● **ABOUT THIS TASK**
In the entries below, find each line bearing the string "AGND" and copy it.
*** Opening of DATA SHOWN ***
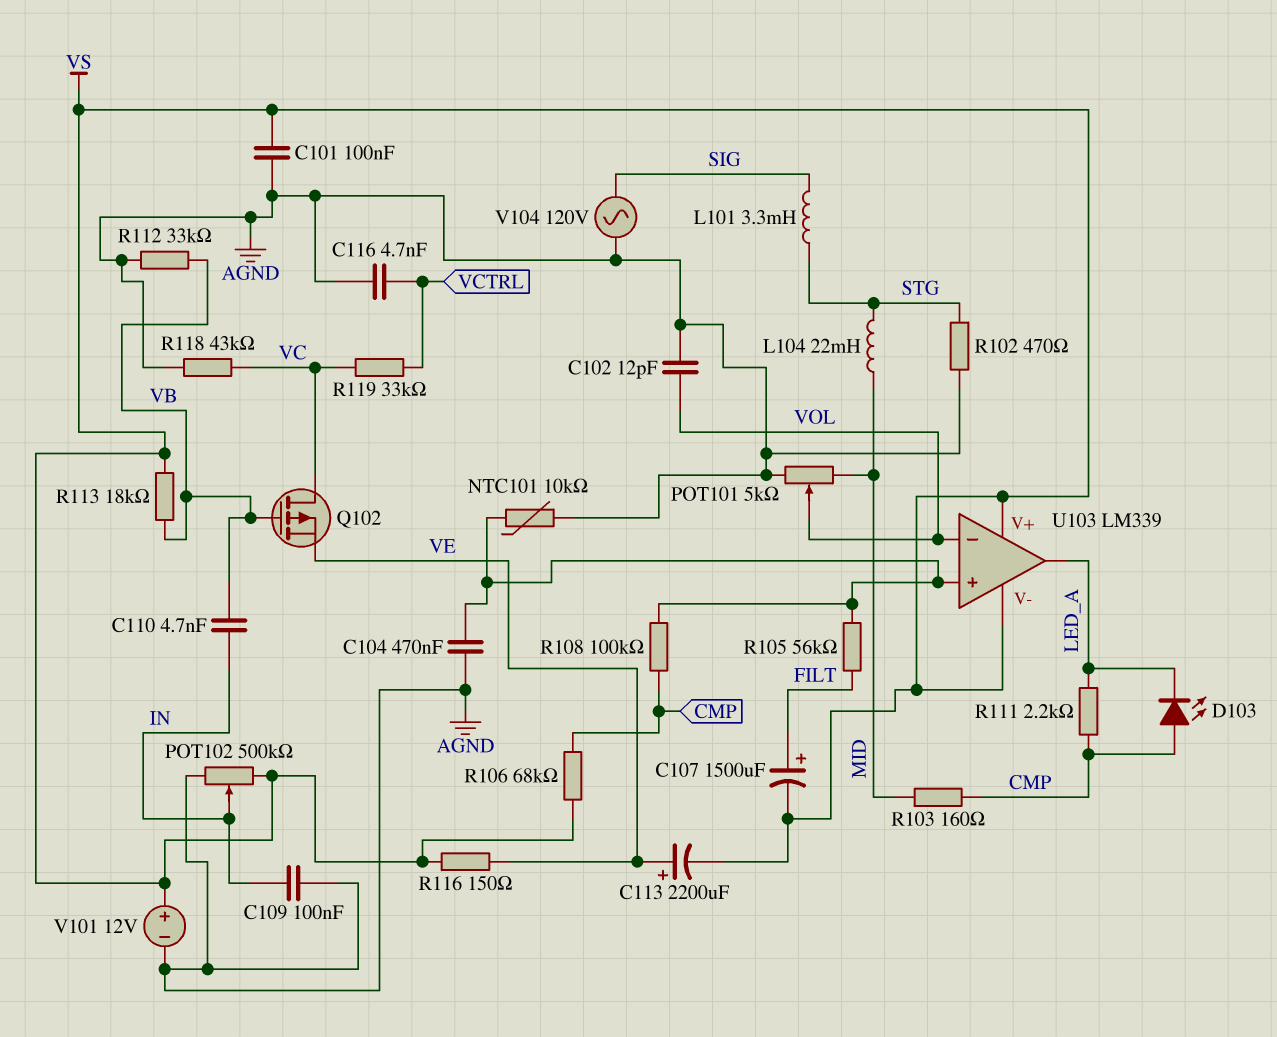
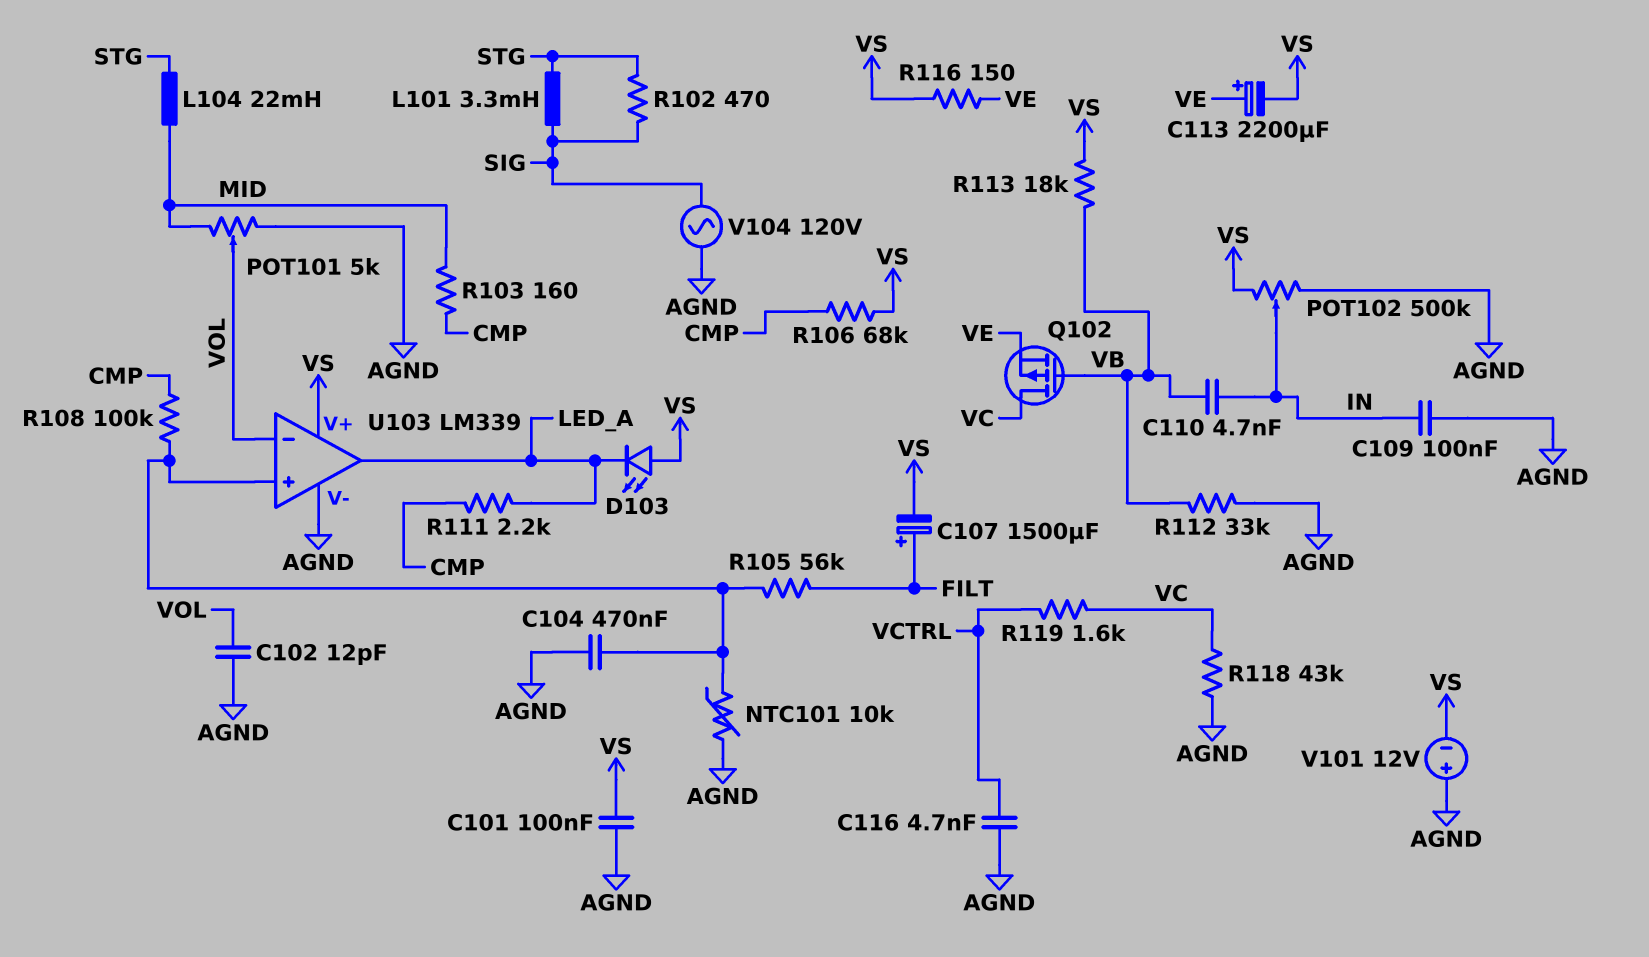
D103: LED (A CMP, K LED_A) -> LED (A VS, K LED_A)
R102: 470 (AGND, STG) -> 470 (SIG, STG)
R119: 33k (VC, VCTRL) -> 1.6k (VC, VCTRL)
U103 pin V-: VS -> AGND
V101: 12V (plus VS, minus AGND) -> 12V (plus AGND, minus VS)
*** Close of DATA SHOWN ***
● **RESULT**
R102: 470 (AGND, STG) -> 470 (SIG, STG)
U103 pin V-: VS -> AGND
V101: 12V (plus VS, minus AGND) -> 12V (plus AGND, minus VS)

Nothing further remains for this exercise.